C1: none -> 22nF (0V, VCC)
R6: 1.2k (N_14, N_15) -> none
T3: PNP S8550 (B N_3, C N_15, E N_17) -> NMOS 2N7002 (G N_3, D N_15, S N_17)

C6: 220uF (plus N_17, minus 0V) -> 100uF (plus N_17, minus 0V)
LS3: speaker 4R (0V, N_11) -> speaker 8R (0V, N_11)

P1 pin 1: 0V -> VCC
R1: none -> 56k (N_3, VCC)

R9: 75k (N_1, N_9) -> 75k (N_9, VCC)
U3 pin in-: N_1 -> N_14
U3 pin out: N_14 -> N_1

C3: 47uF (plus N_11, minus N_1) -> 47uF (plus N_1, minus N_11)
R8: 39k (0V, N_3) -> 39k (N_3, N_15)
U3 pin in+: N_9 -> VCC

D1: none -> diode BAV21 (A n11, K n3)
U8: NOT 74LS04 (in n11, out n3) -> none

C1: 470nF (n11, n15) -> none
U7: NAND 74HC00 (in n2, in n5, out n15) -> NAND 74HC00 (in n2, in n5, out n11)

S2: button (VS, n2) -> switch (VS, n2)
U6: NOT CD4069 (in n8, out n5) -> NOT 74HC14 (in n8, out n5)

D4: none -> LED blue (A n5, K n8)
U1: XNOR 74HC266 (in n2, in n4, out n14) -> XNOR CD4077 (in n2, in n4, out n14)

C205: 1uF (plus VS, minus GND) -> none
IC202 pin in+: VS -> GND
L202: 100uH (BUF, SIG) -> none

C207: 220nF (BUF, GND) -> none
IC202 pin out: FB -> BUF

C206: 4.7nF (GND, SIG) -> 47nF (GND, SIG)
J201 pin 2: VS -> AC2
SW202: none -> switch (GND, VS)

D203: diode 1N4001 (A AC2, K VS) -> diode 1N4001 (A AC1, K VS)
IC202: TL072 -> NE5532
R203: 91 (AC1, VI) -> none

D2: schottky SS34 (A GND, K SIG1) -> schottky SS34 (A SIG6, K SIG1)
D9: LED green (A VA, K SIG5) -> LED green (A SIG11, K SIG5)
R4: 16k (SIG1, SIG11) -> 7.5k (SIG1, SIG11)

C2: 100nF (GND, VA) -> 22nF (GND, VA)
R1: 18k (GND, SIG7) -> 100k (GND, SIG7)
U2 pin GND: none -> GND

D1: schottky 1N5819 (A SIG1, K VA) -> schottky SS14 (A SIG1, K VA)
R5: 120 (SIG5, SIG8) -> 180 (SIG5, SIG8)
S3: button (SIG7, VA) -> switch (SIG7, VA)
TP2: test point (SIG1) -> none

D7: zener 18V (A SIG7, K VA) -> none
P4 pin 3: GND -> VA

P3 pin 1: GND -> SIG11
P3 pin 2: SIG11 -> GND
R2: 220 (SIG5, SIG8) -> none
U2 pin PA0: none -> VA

Action item: Copy back the listing above exactly, but only from the line with "C207: 220nF (BUF, GND) -> none" through the line with "S3: button (SIG7, VA) -> switch (SIG7, VA)", both ends included.

Response box:
C207: 220nF (BUF, GND) -> none
IC202 pin out: FB -> BUF

C206: 4.7nF (GND, SIG) -> 47nF (GND, SIG)
J201 pin 2: VS -> AC2
SW202: none -> switch (GND, VS)

D203: diode 1N4001 (A AC2, K VS) -> diode 1N4001 (A AC1, K VS)
IC202: TL072 -> NE5532
R203: 91 (AC1, VI) -> none

D2: schottky SS34 (A GND, K SIG1) -> schottky SS34 (A SIG6, K SIG1)
D9: LED green (A VA, K SIG5) -> LED green (A SIG11, K SIG5)
R4: 16k (SIG1, SIG11) -> 7.5k (SIG1, SIG11)

C2: 100nF (GND, VA) -> 22nF (GND, VA)
R1: 18k (GND, SIG7) -> 100k (GND, SIG7)
U2 pin GND: none -> GND

D1: schottky 1N5819 (A SIG1, K VA) -> schottky SS14 (A SIG1, K VA)
R5: 120 (SIG5, SIG8) -> 180 (SIG5, SIG8)
S3: button (SIG7, VA) -> switch (SIG7, VA)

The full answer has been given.